## PROVIDED DATA
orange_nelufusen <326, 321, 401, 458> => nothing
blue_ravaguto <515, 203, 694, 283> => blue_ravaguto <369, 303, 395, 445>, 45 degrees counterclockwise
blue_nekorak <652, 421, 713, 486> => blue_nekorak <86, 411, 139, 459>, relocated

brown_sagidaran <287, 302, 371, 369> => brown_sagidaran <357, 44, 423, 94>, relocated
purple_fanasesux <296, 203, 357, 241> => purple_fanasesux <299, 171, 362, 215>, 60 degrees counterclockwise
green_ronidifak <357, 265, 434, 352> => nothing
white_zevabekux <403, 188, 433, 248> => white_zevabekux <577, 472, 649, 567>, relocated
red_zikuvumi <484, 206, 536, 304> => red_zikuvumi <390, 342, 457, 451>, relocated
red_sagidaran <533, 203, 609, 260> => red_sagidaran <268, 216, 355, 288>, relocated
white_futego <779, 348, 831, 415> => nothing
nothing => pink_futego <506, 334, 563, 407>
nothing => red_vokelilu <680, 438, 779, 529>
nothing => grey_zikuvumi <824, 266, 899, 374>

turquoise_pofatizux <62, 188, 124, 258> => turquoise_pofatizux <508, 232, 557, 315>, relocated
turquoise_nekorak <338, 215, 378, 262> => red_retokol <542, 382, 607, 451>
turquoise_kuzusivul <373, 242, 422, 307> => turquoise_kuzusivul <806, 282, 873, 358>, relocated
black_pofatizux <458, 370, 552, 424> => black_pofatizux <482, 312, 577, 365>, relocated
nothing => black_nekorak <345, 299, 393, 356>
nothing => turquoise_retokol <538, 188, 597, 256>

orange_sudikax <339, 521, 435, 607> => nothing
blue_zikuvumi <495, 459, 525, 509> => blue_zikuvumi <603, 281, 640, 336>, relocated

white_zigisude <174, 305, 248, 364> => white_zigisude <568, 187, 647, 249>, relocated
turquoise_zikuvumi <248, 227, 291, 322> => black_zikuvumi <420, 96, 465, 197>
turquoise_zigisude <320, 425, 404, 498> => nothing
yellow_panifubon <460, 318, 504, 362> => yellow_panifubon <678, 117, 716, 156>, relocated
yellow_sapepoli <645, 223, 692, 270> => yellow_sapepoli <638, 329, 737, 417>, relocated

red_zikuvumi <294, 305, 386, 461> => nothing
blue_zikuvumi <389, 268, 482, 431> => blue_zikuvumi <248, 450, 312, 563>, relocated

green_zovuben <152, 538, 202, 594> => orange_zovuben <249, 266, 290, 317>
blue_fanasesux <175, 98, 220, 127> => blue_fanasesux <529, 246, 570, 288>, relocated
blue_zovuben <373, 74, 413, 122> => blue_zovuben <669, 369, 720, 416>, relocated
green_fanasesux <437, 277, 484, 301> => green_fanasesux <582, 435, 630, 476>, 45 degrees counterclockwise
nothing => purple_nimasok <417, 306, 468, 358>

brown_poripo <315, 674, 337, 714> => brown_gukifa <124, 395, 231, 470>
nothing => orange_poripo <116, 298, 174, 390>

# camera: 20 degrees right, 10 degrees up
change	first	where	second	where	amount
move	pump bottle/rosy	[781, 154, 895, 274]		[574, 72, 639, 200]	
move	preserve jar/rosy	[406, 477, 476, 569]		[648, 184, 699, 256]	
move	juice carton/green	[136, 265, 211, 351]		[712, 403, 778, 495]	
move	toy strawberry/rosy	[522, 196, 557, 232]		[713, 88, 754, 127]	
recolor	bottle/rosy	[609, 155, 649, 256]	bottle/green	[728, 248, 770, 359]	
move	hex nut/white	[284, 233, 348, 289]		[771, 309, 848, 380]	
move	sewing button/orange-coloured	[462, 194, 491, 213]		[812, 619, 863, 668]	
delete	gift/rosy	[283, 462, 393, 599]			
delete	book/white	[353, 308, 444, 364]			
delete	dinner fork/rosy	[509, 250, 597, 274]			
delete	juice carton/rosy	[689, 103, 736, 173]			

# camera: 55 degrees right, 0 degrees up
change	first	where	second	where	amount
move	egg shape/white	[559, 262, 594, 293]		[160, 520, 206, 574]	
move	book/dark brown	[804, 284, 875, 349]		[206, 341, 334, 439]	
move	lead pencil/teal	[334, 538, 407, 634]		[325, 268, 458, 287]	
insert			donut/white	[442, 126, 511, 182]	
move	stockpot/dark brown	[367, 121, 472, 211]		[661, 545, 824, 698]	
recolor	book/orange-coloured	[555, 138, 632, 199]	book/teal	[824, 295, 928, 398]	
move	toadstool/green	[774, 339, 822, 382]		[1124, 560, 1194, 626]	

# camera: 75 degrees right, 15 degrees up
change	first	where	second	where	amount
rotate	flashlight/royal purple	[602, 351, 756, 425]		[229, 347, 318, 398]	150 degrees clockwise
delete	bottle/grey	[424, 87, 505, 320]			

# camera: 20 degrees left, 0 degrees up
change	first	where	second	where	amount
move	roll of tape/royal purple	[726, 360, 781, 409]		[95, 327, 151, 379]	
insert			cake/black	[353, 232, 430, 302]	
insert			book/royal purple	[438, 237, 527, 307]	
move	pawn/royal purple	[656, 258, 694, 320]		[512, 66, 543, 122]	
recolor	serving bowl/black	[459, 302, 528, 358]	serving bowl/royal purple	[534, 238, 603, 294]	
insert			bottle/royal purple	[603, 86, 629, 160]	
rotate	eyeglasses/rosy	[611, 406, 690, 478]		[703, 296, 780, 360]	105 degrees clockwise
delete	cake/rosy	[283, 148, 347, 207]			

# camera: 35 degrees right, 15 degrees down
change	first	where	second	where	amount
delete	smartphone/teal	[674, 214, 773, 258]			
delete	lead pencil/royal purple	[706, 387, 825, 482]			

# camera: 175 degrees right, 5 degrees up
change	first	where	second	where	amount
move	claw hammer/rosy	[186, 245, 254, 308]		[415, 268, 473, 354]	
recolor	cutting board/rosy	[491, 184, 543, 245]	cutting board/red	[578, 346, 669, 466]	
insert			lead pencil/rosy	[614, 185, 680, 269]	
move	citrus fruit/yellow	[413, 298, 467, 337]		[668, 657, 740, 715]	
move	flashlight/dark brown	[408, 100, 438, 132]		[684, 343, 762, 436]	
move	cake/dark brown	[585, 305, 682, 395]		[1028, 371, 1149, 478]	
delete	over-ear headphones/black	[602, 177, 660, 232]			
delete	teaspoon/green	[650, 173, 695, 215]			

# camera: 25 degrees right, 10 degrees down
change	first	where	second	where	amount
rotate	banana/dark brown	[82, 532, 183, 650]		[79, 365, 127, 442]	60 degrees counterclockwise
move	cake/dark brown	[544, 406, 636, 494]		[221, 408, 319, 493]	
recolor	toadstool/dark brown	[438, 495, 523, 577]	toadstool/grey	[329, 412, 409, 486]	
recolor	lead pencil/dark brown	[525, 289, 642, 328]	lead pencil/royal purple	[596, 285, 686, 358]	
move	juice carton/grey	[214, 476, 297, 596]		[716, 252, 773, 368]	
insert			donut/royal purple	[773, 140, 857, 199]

## EXERCISE INSTRUCTIONS
Every record above is to be copied exactly.

## RESPONSE TO THE EXERCISE
orange_nelufusen <326, 321, 401, 458> => nothing
blue_ravaguto <515, 203, 694, 283> => blue_ravaguto <369, 303, 395, 445>, 45 degrees counterclockwise
blue_nekorak <652, 421, 713, 486> => blue_nekorak <86, 411, 139, 459>, relocated

brown_sagidaran <287, 302, 371, 369> => brown_sagidaran <357, 44, 423, 94>, relocated
purple_fanasesux <296, 203, 357, 241> => purple_fanasesux <299, 171, 362, 215>, 60 degrees counterclockwise
green_ronidifak <357, 265, 434, 352> => nothing
white_zevabekux <403, 188, 433, 248> => white_zevabekux <577, 472, 649, 567>, relocated
red_zikuvumi <484, 206, 536, 304> => red_zikuvumi <390, 342, 457, 451>, relocated
red_sagidaran <533, 203, 609, 260> => red_sagidaran <268, 216, 355, 288>, relocated
white_futego <779, 348, 831, 415> => nothing
nothing => pink_futego <506, 334, 563, 407>
nothing => red_vokelilu <680, 438, 779, 529>
nothing => grey_zikuvumi <824, 266, 899, 374>

turquoise_pofatizux <62, 188, 124, 258> => turquoise_pofatizux <508, 232, 557, 315>, relocated
turquoise_nekorak <338, 215, 378, 262> => red_retokol <542, 382, 607, 451>
turquoise_kuzusivul <373, 242, 422, 307> => turquoise_kuzusivul <806, 282, 873, 358>, relocated
black_pofatizux <458, 370, 552, 424> => black_pofatizux <482, 312, 577, 365>, relocated
nothing => black_nekorak <345, 299, 393, 356>
nothing => turquoise_retokol <538, 188, 597, 256>

orange_sudikax <339, 521, 435, 607> => nothing
blue_zikuvumi <495, 459, 525, 509> => blue_zikuvumi <603, 281, 640, 336>, relocated

white_zigisude <174, 305, 248, 364> => white_zigisude <568, 187, 647, 249>, relocated
turquoise_zikuvumi <248, 227, 291, 322> => black_zikuvumi <420, 96, 465, 197>
turquoise_zigisude <320, 425, 404, 498> => nothing
yellow_panifubon <460, 318, 504, 362> => yellow_panifubon <678, 117, 716, 156>, relocated
yellow_sapepoli <645, 223, 692, 270> => yellow_sapepoli <638, 329, 737, 417>, relocated

red_zikuvumi <294, 305, 386, 461> => nothing
blue_zikuvumi <389, 268, 482, 431> => blue_zikuvumi <248, 450, 312, 563>, relocated

green_zovuben <152, 538, 202, 594> => orange_zovuben <249, 266, 290, 317>
blue_fanasesux <175, 98, 220, 127> => blue_fanasesux <529, 246, 570, 288>, relocated
blue_zovuben <373, 74, 413, 122> => blue_zovuben <669, 369, 720, 416>, relocated
green_fanasesux <437, 277, 484, 301> => green_fanasesux <582, 435, 630, 476>, 45 degrees counterclockwise
nothing => purple_nimasok <417, 306, 468, 358>

brown_poripo <315, 674, 337, 714> => brown_gukifa <124, 395, 231, 470>
nothing => orange_poripo <116, 298, 174, 390>

# camera: 20 degrees right, 10 degrees up
change	first	where	second	where	amount
move	pump bottle/rosy	[781, 154, 895, 274]		[574, 72, 639, 200]	
move	preserve jar/rosy	[406, 477, 476, 569]		[648, 184, 699, 256]	
move	juice carton/green	[136, 265, 211, 351]		[712, 403, 778, 495]	
move	toy strawberry/rosy	[522, 196, 557, 232]		[713, 88, 754, 127]	
recolor	bottle/rosy	[609, 155, 649, 256]	bottle/green	[728, 248, 770, 359]	
move	hex nut/white	[284, 233, 348, 289]		[771, 309, 848, 380]	
move	sewing button/orange-coloured	[462, 194, 491, 213]		[812, 619, 863, 668]	
delete	gift/rosy	[283, 462, 393, 599]			
delete	book/white	[353, 308, 444, 364]			
delete	dinner fork/rosy	[509, 250, 597, 274]			
delete	juice carton/rosy	[689, 103, 736, 173]			

# camera: 55 degrees right, 0 degrees up
change	first	where	second	where	amount
move	egg shape/white	[559, 262, 594, 293]		[160, 520, 206, 574]	
move	book/dark brown	[804, 284, 875, 349]		[206, 341, 334, 439]	
move	lead pencil/teal	[334, 538, 407, 634]		[325, 268, 458, 287]	
insert			donut/white	[442, 126, 511, 182]	
move	stockpot/dark brown	[367, 121, 472, 211]		[661, 545, 824, 698]	
recolor	book/orange-coloured	[555, 138, 632, 199]	book/teal	[824, 295, 928, 398]	
move	toadstool/green	[774, 339, 822, 382]		[1124, 560, 1194, 626]	

# camera: 75 degrees right, 15 degrees up
change	first	where	second	where	amount
rotate	flashlight/royal purple	[602, 351, 756, 425]		[229, 347, 318, 398]	150 degrees clockwise
delete	bottle/grey	[424, 87, 505, 320]			

# camera: 20 degrees left, 0 degrees up
change	first	where	second	where	amount
move	roll of tape/royal purple	[726, 360, 781, 409]		[95, 327, 151, 379]	
insert			cake/black	[353, 232, 430, 302]	
insert			book/royal purple	[438, 237, 527, 307]	
move	pawn/royal purple	[656, 258, 694, 320]		[512, 66, 543, 122]	
recolor	serving bowl/black	[459, 302, 528, 358]	serving bowl/royal purple	[534, 238, 603, 294]	
insert			bottle/royal purple	[603, 86, 629, 160]	
rotate	eyeglasses/rosy	[611, 406, 690, 478]		[703, 296, 780, 360]	105 degrees clockwise
delete	cake/rosy	[283, 148, 347, 207]			

# camera: 35 degrees right, 15 degrees down
change	first	where	second	where	amount
delete	smartphone/teal	[674, 214, 773, 258]			
delete	lead pencil/royal purple	[706, 387, 825, 482]			

# camera: 175 degrees right, 5 degrees up
change	first	where	second	where	amount
move	claw hammer/rosy	[186, 245, 254, 308]		[415, 268, 473, 354]	
recolor	cutting board/rosy	[491, 184, 543, 245]	cutting board/red	[578, 346, 669, 466]	
insert			lead pencil/rosy	[614, 185, 680, 269]	
move	citrus fruit/yellow	[413, 298, 467, 337]		[668, 657, 740, 715]	
move	flashlight/dark brown	[408, 100, 438, 132]		[684, 343, 762, 436]	
move	cake/dark brown	[585, 305, 682, 395]		[1028, 371, 1149, 478]	
delete	over-ear headphones/black	[602, 177, 660, 232]			
delete	teaspoon/green	[650, 173, 695, 215]			

# camera: 25 degrees right, 10 degrees down
change	first	where	second	where	amount
rotate	banana/dark brown	[82, 532, 183, 650]		[79, 365, 127, 442]	60 degrees counterclockwise
move	cake/dark brown	[544, 406, 636, 494]		[221, 408, 319, 493]	
recolor	toadstool/dark brown	[438, 495, 523, 577]	toadstool/grey	[329, 412, 409, 486]	
recolor	lead pencil/dark brown	[525, 289, 642, 328]	lead pencil/royal purple	[596, 285, 686, 358]	
move	juice carton/grey	[214, 476, 297, 596]		[716, 252, 773, 368]	
insert			donut/royal purple	[773, 140, 857, 199]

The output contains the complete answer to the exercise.